Give the entries again exactly as they appear, but without the images.
- Opening Delimiter -
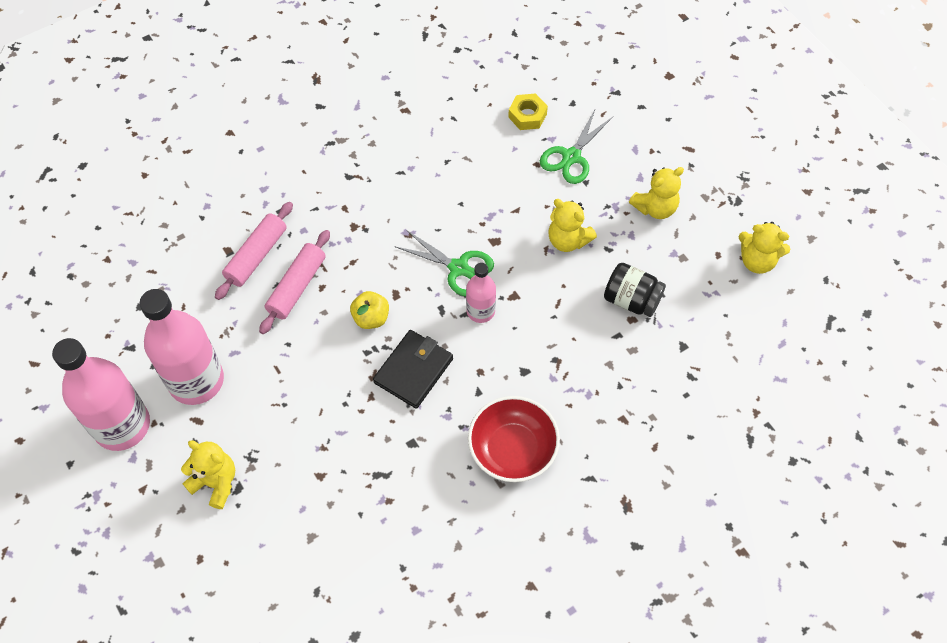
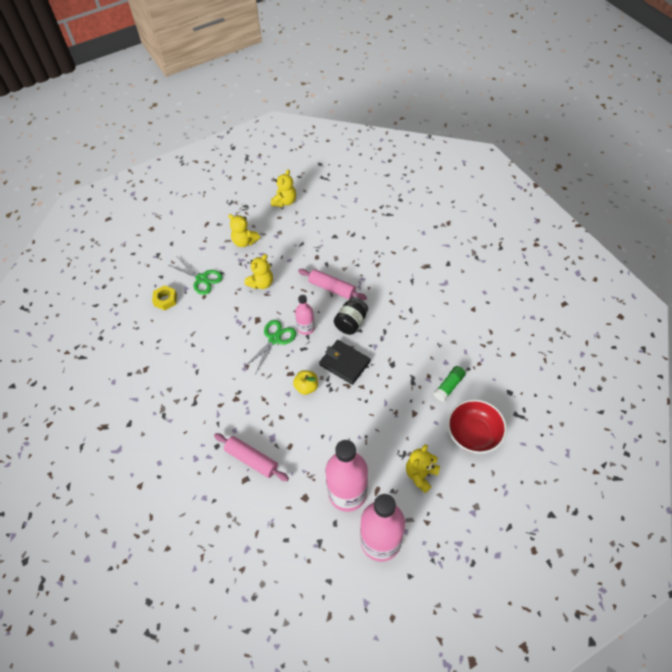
camera: 85 degrees left, 5 degrees down
pink rolling pin [259,230,330,334] -> pink rolling pin moved to [298,269,367,300]
red bowl [468,396,560,482] -> red bowl moved to [447,399,507,454]
black jar [604,263,666,317] -> black jar moved to [334,297,368,335]
yellow teddy bear [629,167,684,219] -> yellow teddy bear turned 150 degrees clockwise [228,214,260,247]
none -> green glue stick [434,366,466,402]

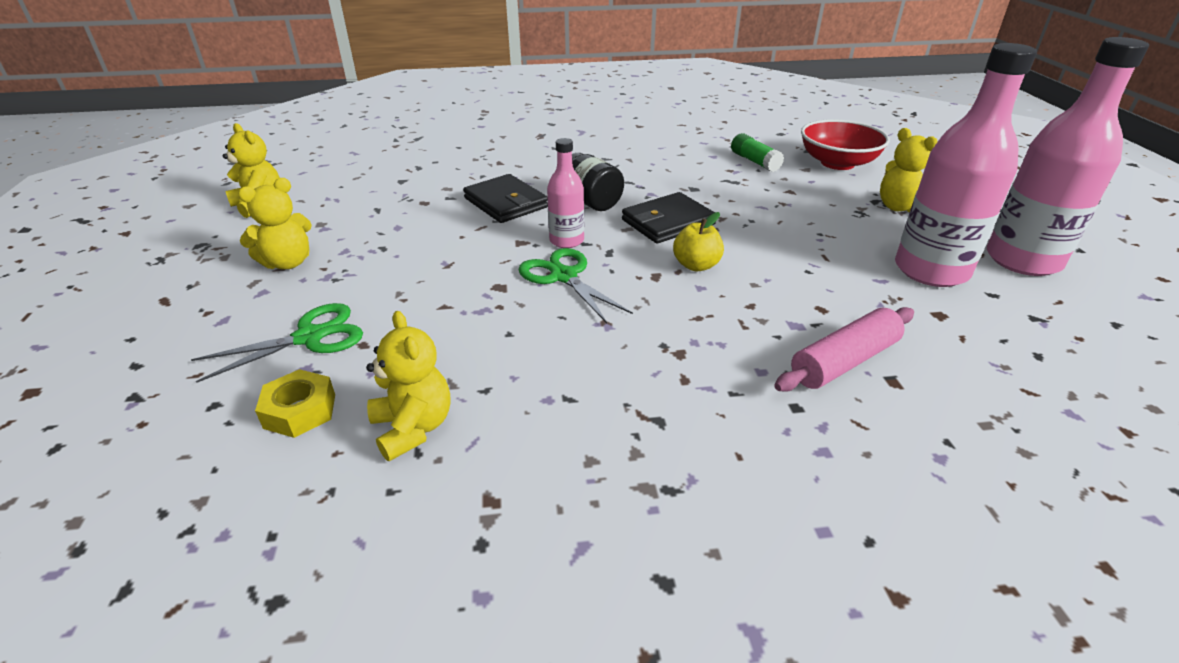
camera: 70 degrees left, 20 degrees down
yellow teddy bear [244,254,273,289] -> yellow teddy bear moved to [366,311,450,461]
pink rolling pin [298,269,367,300] -> black wallet [463,174,548,223]

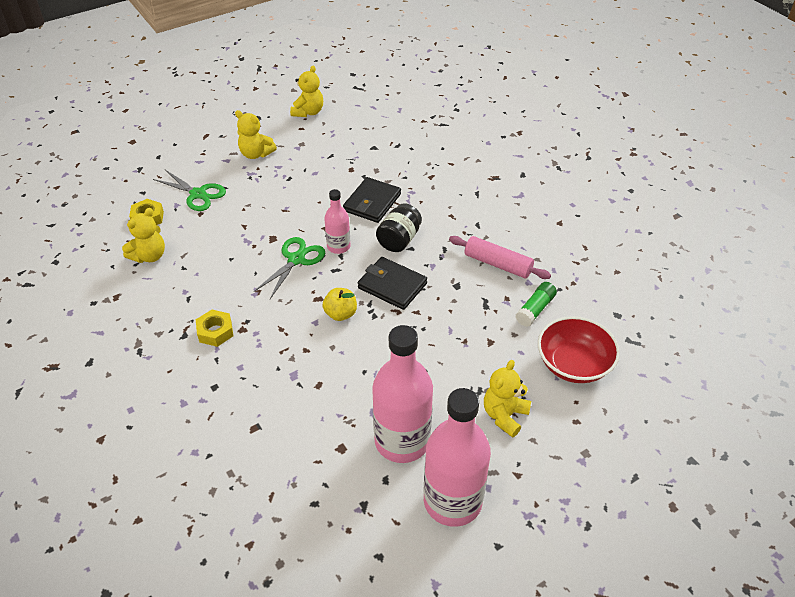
camera: 65 degrees right, 10 degrees up
pink rolling pin [774,307,914,392] -> pink rolling pin moved to [449,236,551,279]
none -> yellow nut [196,310,233,347]

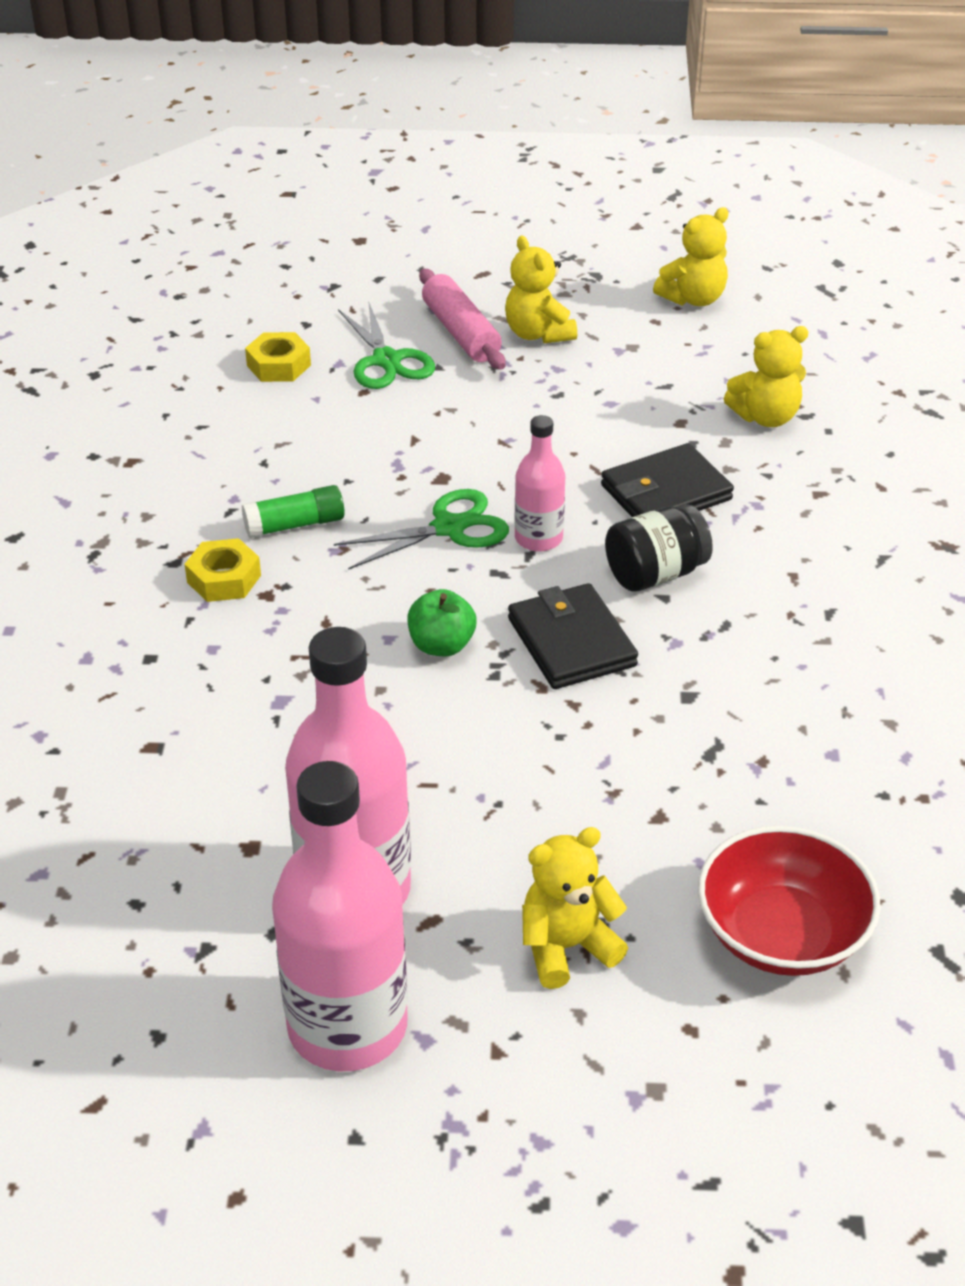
camera: 35 degrees right, 5 degrees down
yellow teddy bear [122,208,165,263] -> yellow teddy bear moved to [724,326,809,427]
yellow apple [322,288,357,321] -> green apple [407,589,476,656]
pink rolling pin [449,236,551,279] -> pink rolling pin moved to [419,269,506,370]
green glue stick [516,282,557,327] -> green glue stick moved to [242,485,345,538]

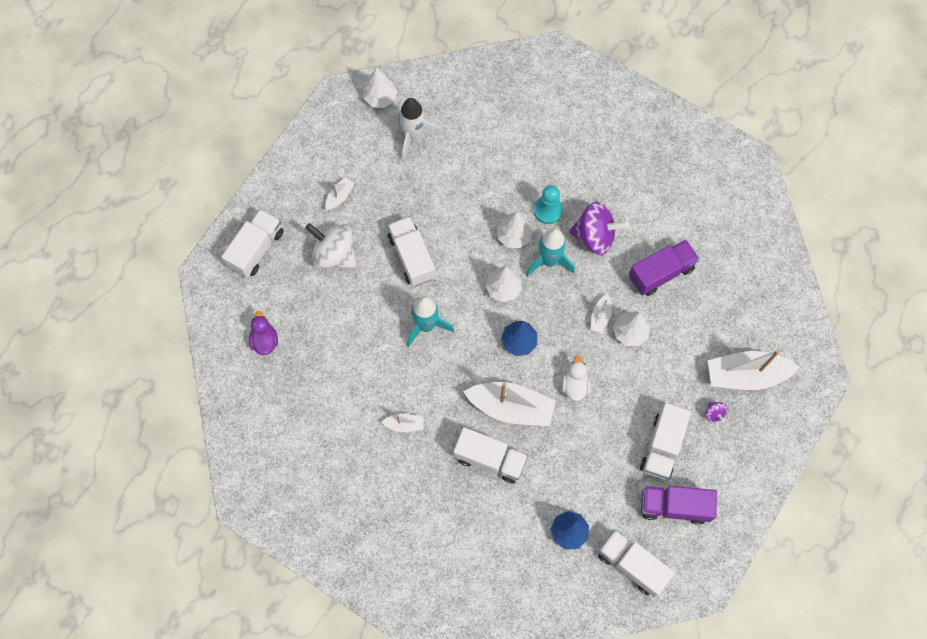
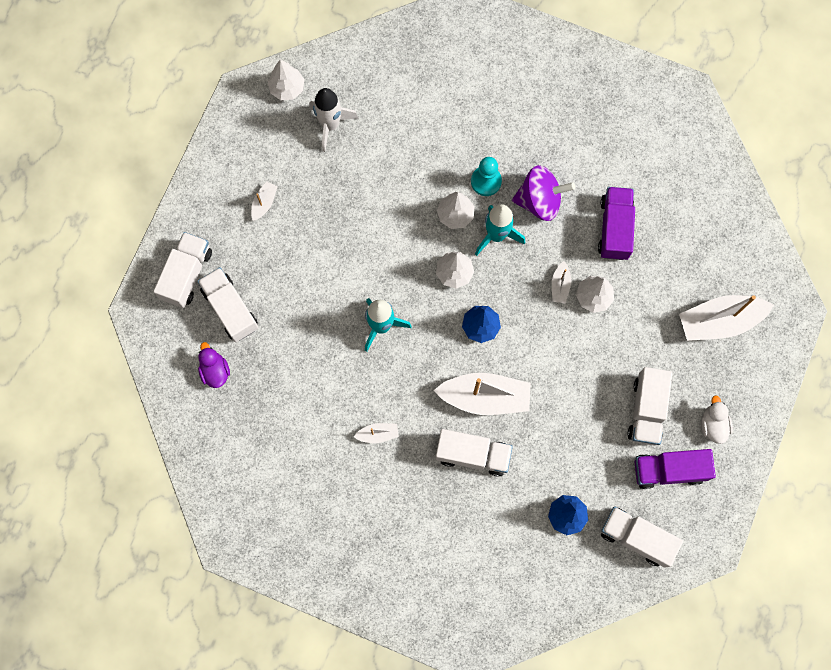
camera: 10 degrees left, 5 degrees up
white spinning top [305,223,357,269] -> none
white truck [388,216,436,287] -> white truck moved to [198,267,259,342]
white duck [562,355,591,401] -> white duck moved to [701,395,733,444]
purple truck [629,240,700,296] -> purple truck turned 45 degrees counterclockwise [598,187,635,260]
purple spinning top [705,402,728,422] -> none

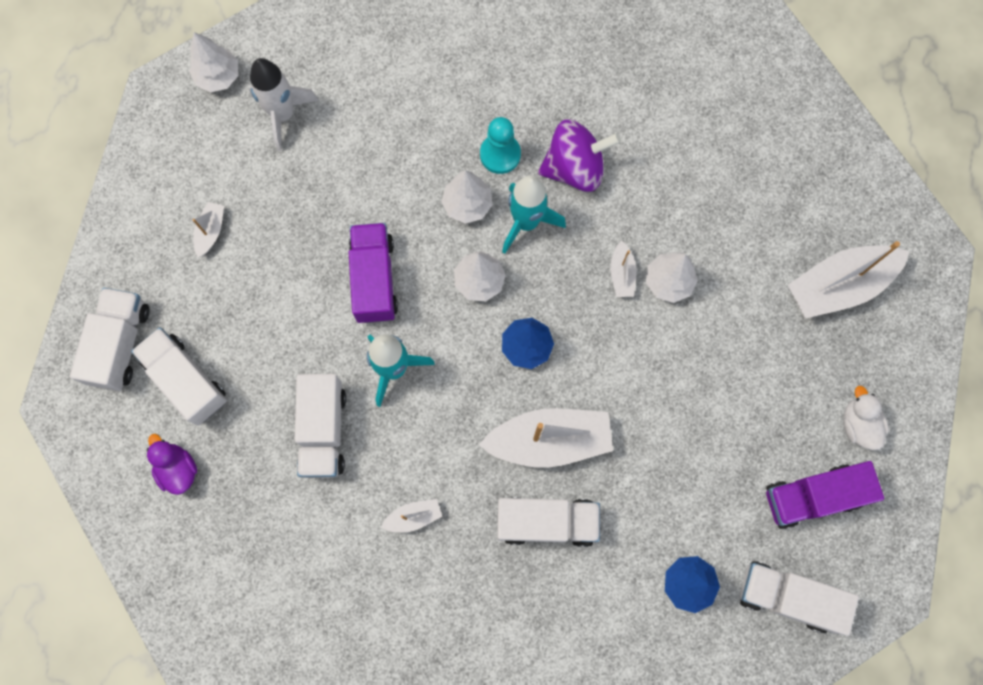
camera: 10 degrees left, 0 degrees up
purple truck [598,187,635,260] -> purple truck moved to [349,223,398,323]
white truck [627,367,673,446] -> white truck moved to [294,374,346,478]

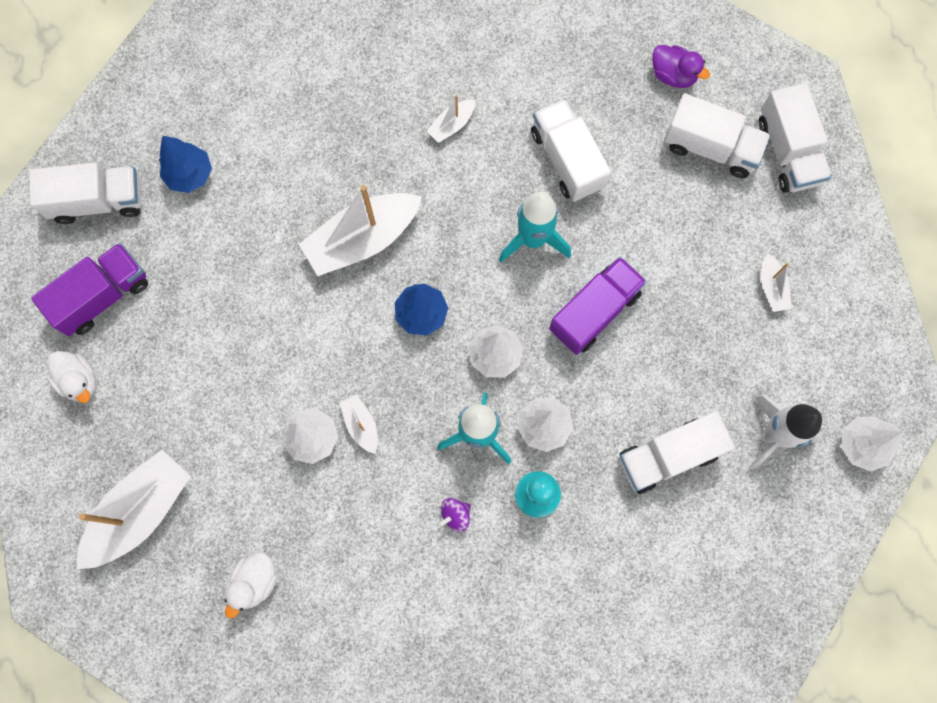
camera: 155 degrees right, 0 degrees up
purple truck [349,223,398,323] -> purple truck turned 105 degrees counterclockwise [549,257,647,355]
white truck [497,497,600,547] -> white truck moved to [619,411,735,494]
purple spinning top [538,119,621,192] -> purple spinning top [438,498,471,532], size x0.44
none -> white duck [225,552,278,618]

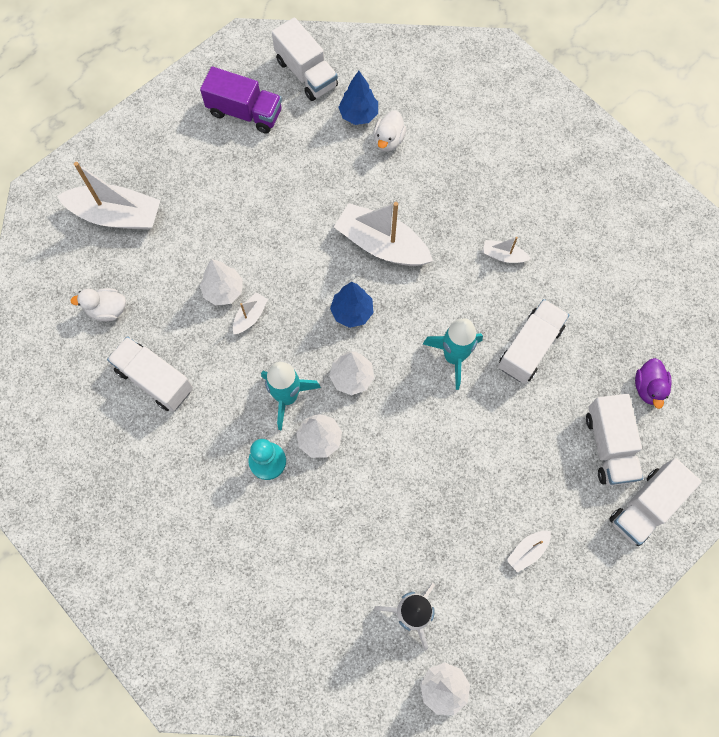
camera: 60 degrees right, 5 degrees down
white duck [47,351,96,403] -> white duck moved to [373,110,407,152]
purple spinning top [438,498,471,532] -> none
purple truck [549,257,647,355] -> none
white truck [619,411,735,494] -> white truck moved to [107,336,193,412]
- Closing Delimiter -
> Written solution:
camera: 85 degrees left, 5 degrees down
pink rolling pin [259,230,330,334] -> pink rolling pin moved to [298,269,367,300]
red bowl [468,396,560,482] -> red bowl moved to [447,399,507,454]
black jar [604,263,666,317] -> black jar moved to [334,297,368,335]
yellow teddy bear [629,167,684,219] -> yellow teddy bear turned 150 degrees clockwise [228,214,260,247]
none -> green glue stick [434,366,466,402]

camera: 70 degrees left, 20 degrees down
yellow teddy bear [244,254,273,289] -> yellow teddy bear moved to [366,311,450,461]
pink rolling pin [298,269,367,300] -> black wallet [463,174,548,223]

camera: 65 degrees right, 10 degrees up
pink rolling pin [774,307,914,392] -> pink rolling pin moved to [449,236,551,279]
none -> yellow nut [196,310,233,347]

camera: 35 degrees right, 5 degrees down
yellow teddy bear [122,208,165,263] -> yellow teddy bear moved to [724,326,809,427]
yellow apple [322,288,357,321] -> green apple [407,589,476,656]
pink rolling pin [449,236,551,279] -> pink rolling pin moved to [419,269,506,370]
green glue stick [516,282,557,327] -> green glue stick moved to [242,485,345,538]

camera: 10 degrees left, 5 degrees up
white spinning top [305,223,357,269] -> none
white truck [388,216,436,287] -> white truck moved to [198,267,259,342]
white duck [562,355,591,401] -> white duck moved to [701,395,733,444]
purple truck [629,240,700,296] -> purple truck turned 45 degrees counterclockwise [598,187,635,260]
purple spinning top [705,402,728,422] -> none

camera: 10 degrees left, 0 degrees up
purple truck [598,187,635,260] -> purple truck moved to [349,223,398,323]
white truck [627,367,673,446] -> white truck moved to [294,374,346,478]

camera: 155 degrees right, 0 degrees up
purple truck [349,223,398,323] -> purple truck turned 105 degrees counterclockwise [549,257,647,355]
white truck [497,497,600,547] -> white truck moved to [619,411,735,494]
purple spinning top [538,119,621,192] -> purple spinning top [438,498,471,532], size x0.44
none -> white duck [225,552,278,618]

camera: 60 degrees right, 5 degrees down
white duck [47,351,96,403] -> white duck moved to [373,110,407,152]
purple spinning top [438,498,471,532] -> none
purple truck [549,257,647,355] -> none
white truck [619,411,735,494] -> white truck moved to [107,336,193,412]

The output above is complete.